What the task requires: Line count for "turquoise": say how many lines of the data contain it, with no other text.

Records drawn from a dataset
★ ★ ★

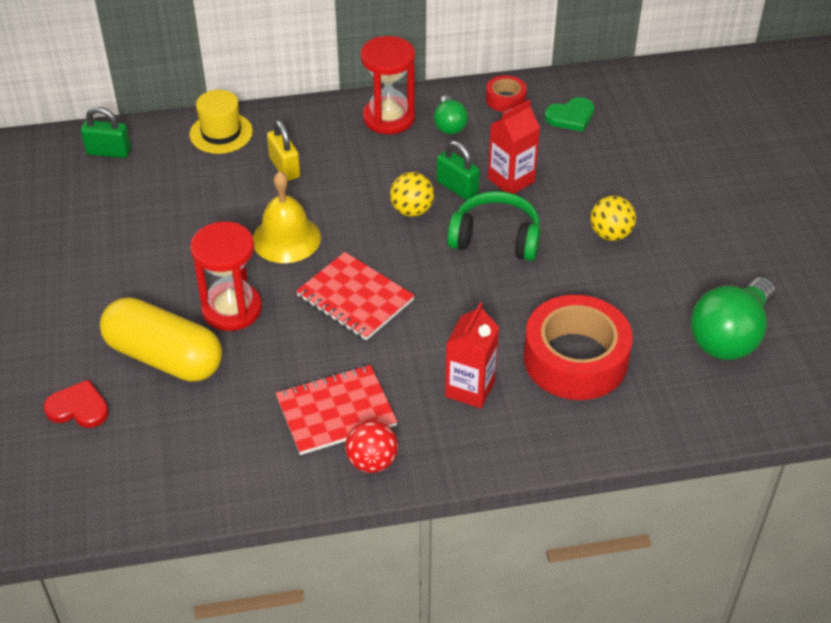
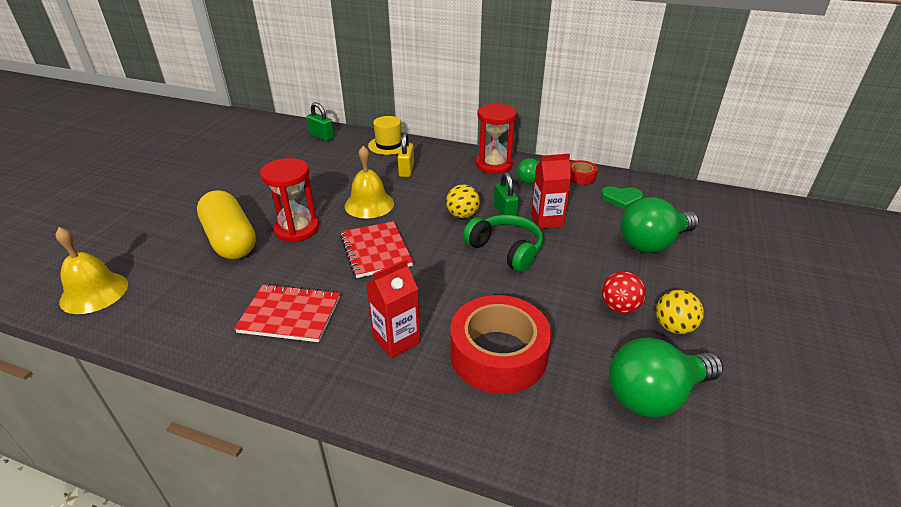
camera: 30 degrees right, 10 degrees down
(76, 490) = (94, 292): none -> yellow bell
(78, 408) = (154, 248): red heart -> none
(372, 461) = (277, 360): red ball -> red ball (619, 307)
(610, 234) = (598, 277): yellow ball -> yellow ball (673, 327)
(638, 168) = (652, 243): none -> green light bulb

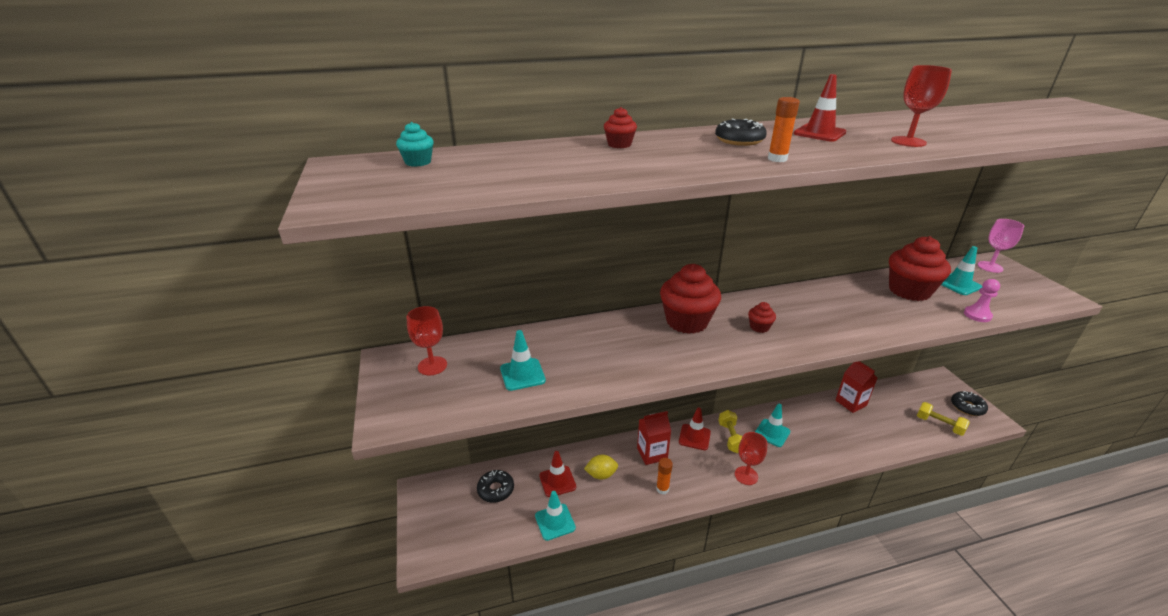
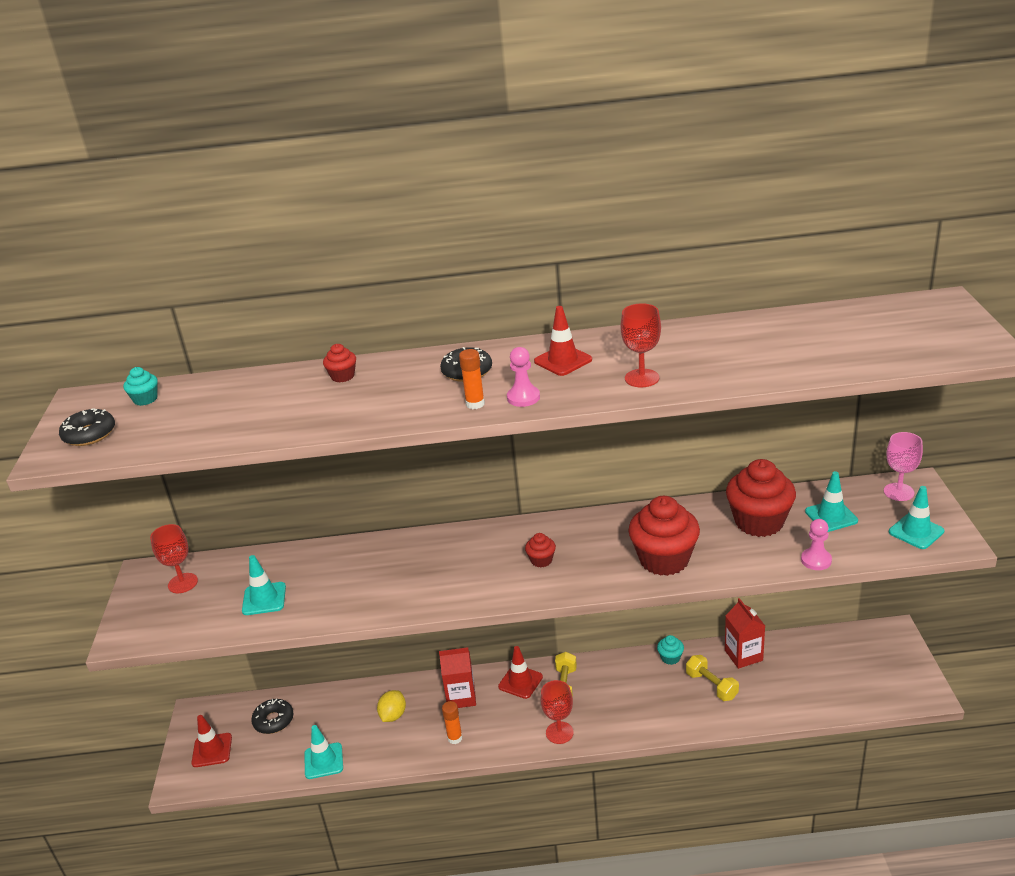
camera: 15 degrees right, 0 degrees up
(557, 481) = (342, 718): red traffic cone -> red traffic cone (212, 750)
(601, 475) = (393, 715): yellow lemon -> yellow lemon turned 75 degrees counterclockwise
(687, 321) = (465, 548): red cupcake -> red cupcake (664, 559)
(772, 433) = (618, 685): turquoise traffic cone -> turquoise traffic cone (916, 532)
(799, 409) = (670, 658): none -> turquoise cupcake
(818, 154) = (523, 397): none -> pink pawn
(939, 425) = (845, 694): yellow dumbbell -> yellow dumbbell (711, 686)
(967, 407) = (901, 674): black donut -> black donut (89, 434)

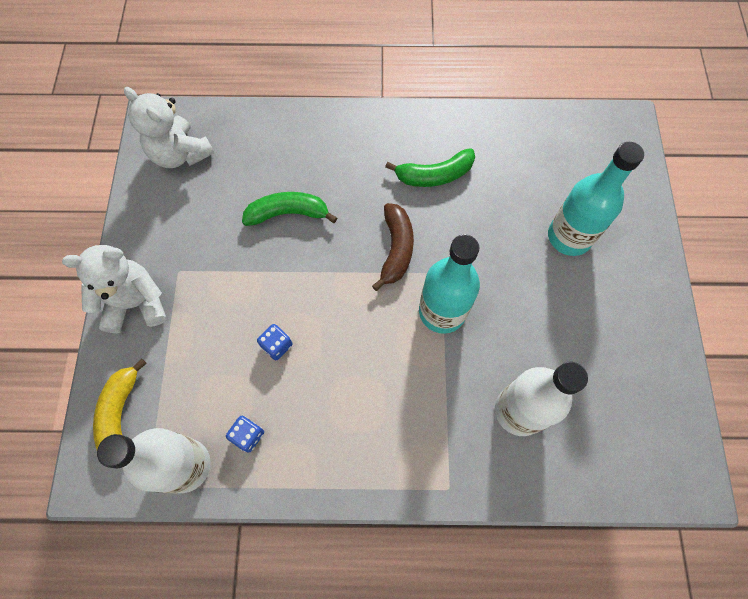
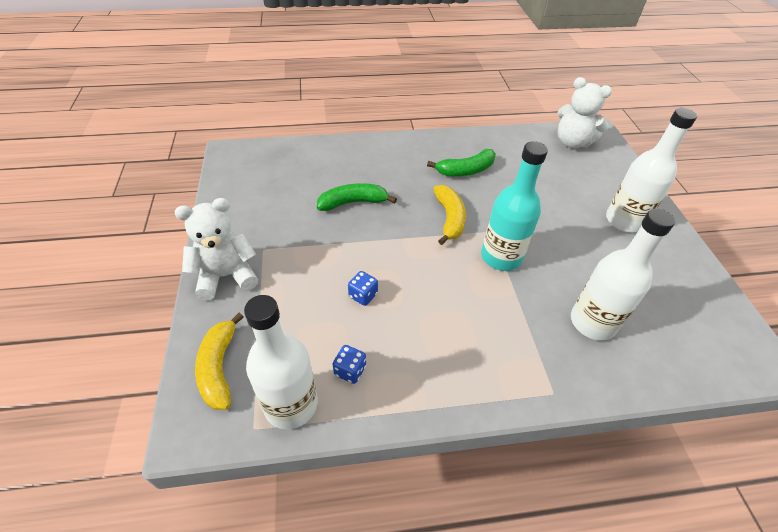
camera: 10 degrees left, 20 degrees down
(180, 154) = (255, 172): white teddy bear -> white teddy bear (572, 142)
(396, 249) = (449, 218): brown banana -> yellow banana
(569, 237) = (584, 199): turquoise bottle -> none
(608, 274) = (624, 221): none -> white bottle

★ ★ ★

Written solution: 3